Start of PROVIDED RECORDS
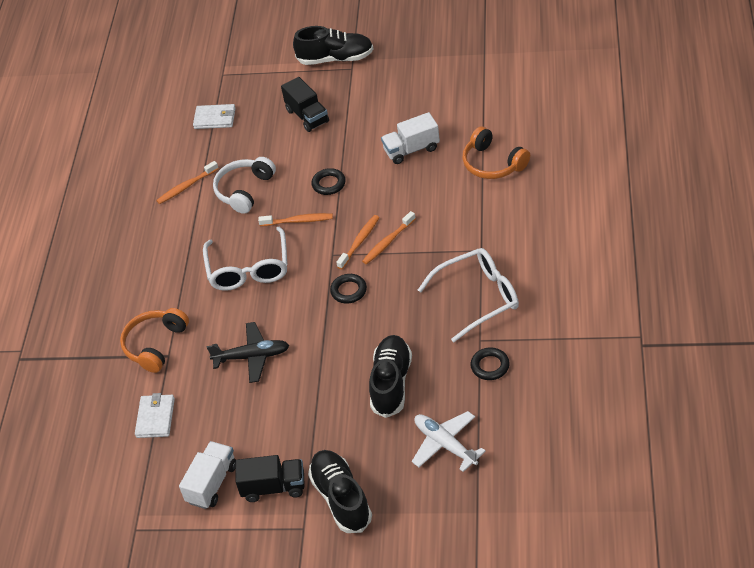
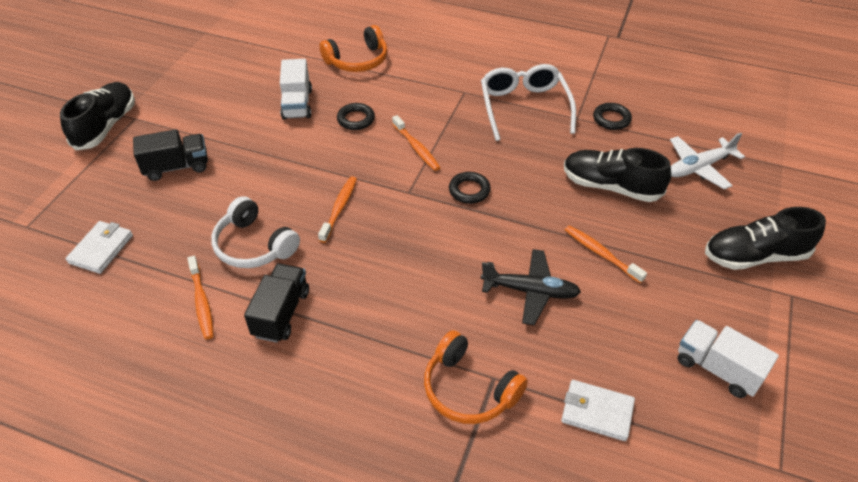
camera: 80 degrees left, 0 degrees up
(249, 269) = (388, 267): white glasses -> none
(252, 356) = (530, 291): black plane -> black plane turned 90 degrees clockwise
(274, 487) = (731, 310): black truck -> black truck (281, 313)
(329, 184) = (299, 172): black ring -> black ring (356, 119)
(359, 242) = (403, 167): orange toothbrush -> orange toothbrush (601, 254)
End of PROVIDED RECORDS
> _ASSIGNMENT_: Every line above goes into the copy unchanged; the pictures do not.

> _RESPONSE TO THE EXERCISE_:
camera: 80 degrees left, 0 degrees up
(249, 269) = (388, 267): white glasses -> none
(252, 356) = (530, 291): black plane -> black plane turned 90 degrees clockwise
(274, 487) = (731, 310): black truck -> black truck (281, 313)
(329, 184) = (299, 172): black ring -> black ring (356, 119)
(359, 242) = (403, 167): orange toothbrush -> orange toothbrush (601, 254)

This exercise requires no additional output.